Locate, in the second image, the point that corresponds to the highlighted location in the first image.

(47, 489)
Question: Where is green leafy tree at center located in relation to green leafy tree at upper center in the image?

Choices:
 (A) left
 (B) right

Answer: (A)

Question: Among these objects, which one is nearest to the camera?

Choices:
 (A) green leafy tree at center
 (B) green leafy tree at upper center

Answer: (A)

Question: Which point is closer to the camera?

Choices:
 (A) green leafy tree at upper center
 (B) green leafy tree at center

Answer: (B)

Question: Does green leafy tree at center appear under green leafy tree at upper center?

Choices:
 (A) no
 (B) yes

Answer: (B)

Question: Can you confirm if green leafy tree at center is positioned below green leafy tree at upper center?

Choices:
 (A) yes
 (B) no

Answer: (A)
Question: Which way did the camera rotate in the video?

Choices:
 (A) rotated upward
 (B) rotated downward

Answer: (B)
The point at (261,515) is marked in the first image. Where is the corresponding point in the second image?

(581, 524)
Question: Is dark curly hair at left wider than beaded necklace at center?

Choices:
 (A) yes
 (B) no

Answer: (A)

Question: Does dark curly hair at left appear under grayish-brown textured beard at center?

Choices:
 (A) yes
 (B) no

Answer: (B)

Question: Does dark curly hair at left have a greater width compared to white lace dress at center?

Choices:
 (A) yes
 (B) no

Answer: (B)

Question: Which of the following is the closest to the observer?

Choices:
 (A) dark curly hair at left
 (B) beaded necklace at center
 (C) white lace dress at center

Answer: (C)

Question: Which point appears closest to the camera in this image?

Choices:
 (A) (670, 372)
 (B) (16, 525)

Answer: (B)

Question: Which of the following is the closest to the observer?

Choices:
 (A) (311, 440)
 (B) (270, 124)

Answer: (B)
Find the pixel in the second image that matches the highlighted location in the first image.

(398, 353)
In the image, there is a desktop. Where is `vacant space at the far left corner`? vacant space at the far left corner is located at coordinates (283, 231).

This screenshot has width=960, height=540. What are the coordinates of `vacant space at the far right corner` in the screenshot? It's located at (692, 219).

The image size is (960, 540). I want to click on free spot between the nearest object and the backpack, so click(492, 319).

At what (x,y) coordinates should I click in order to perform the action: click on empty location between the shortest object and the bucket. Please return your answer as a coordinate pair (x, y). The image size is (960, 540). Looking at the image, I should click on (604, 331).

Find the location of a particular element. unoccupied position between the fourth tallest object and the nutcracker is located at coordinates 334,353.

★ ★ ★ ★

PROBLEM STATEMENT: Render every line above as a Markdown table with the columns Row and Line. Number the rows in order, and leave out the blank lines.

ANSWER IN FULL:
| Row | Line |
|---|---|
| 1 | Locate, in the second image, the point that corresponds to the highlighted location in the first image. |
| 2 | (47, 489) |
| 3 | Question: Where is green leafy tree at center located in relation to green leafy tree at upper center in the image? |
| 4 | Choices: |
| 5 |  (A) left |
| 6 |  (B) right |
| 7 | Answer: (A) |
| 8 | Question: Among these objects, which one is nearest to the camera? |
| 9 | Choices: |
| 10 |  (A) green leafy tree at center |
| 11 |  (B) green leafy tree at upper center |
| 12 | Answer: (A) |
| 13 | Question: Which point is closer to the camera? |
| 14 | Choices: |
| 15 |  (A) green leafy tree at upper center |
| 16 |  (B) green leafy tree at center |
| 17 | Answer: (B) |
| 18 | Question: Does green leafy tree at center appear under green leafy tree at upper center? |
| 19 | Choices: |
| 20 |  (A) no |
| 21 |  (B) yes |
| 22 | Answer: (B) |
| 23 | Question: Can you confirm if green leafy tree at center is positioned below green leafy tree at upper center? |
| 24 | Choices: |
| 25 |  (A) yes |
| 26 |  (B) no |
| 27 | Answer: (A) |
| 28 | Question: Which way did the camera rotate in the video? |
| 29 | Choices: |
| 30 |  (A) rotated upward |
| 31 |  (B) rotated downward |
| 32 | Answer: (B) |
| 33 | The point at (261,515) is marked in the first image. Where is the corresponding point in the second image? |
| 34 | (581, 524) |
| 35 | Question: Is dark curly hair at left wider than beaded necklace at center? |
| 36 | Choices: |
| 37 |  (A) yes |
| 38 |  (B) no |
| 39 | Answer: (A) |
| 40 | Question: Does dark curly hair at left appear under grayish-brown textured beard at center? |
| 41 | Choices: |
| 42 |  (A) yes |
| 43 |  (B) no |
| 44 | Answer: (B) |
| 45 | Question: Does dark curly hair at left have a greater width compared to white lace dress at center? |
| 46 | Choices: |
| 47 |  (A) yes |
| 48 |  (B) no |
| 49 | Answer: (B) |
| 50 | Question: Which of the following is the closest to the observer? |
| 51 | Choices: |
| 52 |  (A) dark curly hair at left |
| 53 |  (B) beaded necklace at center |
| 54 |  (C) white lace dress at center |
| 55 | Answer: (C) |
| 56 | Question: Which point appears closest to the camera in this image? |
| 57 | Choices: |
| 58 |  (A) (670, 372) |
| 59 |  (B) (16, 525) |
| 60 | Answer: (B) |
| 61 | Question: Which of the following is the closest to the observer? |
| 62 | Choices: |
| 63 |  (A) (311, 440) |
| 64 |  (B) (270, 124) |
| 65 | Answer: (B) |
| 66 | Find the pixel in the second image that matches the highlighted location in the first image. |
| 67 | (398, 353) |
| 68 | In the image, there is a desktop. Where is `vacant space at the far left corner`? vacant space at the far left corner is located at coordinates (283, 231). |
| 69 | This screenshot has width=960, height=540. What are the coordinates of `vacant space at the far right corner` in the screenshot? It's located at (692, 219). |
| 70 | The image size is (960, 540). I want to click on free spot between the nearest object and the backpack, so click(492, 319). |
| 71 | At what (x,y) coordinates should I click in order to perform the action: click on empty location between the shortest object and the bucket. Please return your answer as a coordinate pair (x, y). The image size is (960, 540). Looking at the image, I should click on (604, 331). |
| 72 | Find the location of a particular element. unoccupied position between the fourth tallest object and the nutcracker is located at coordinates 334,353. |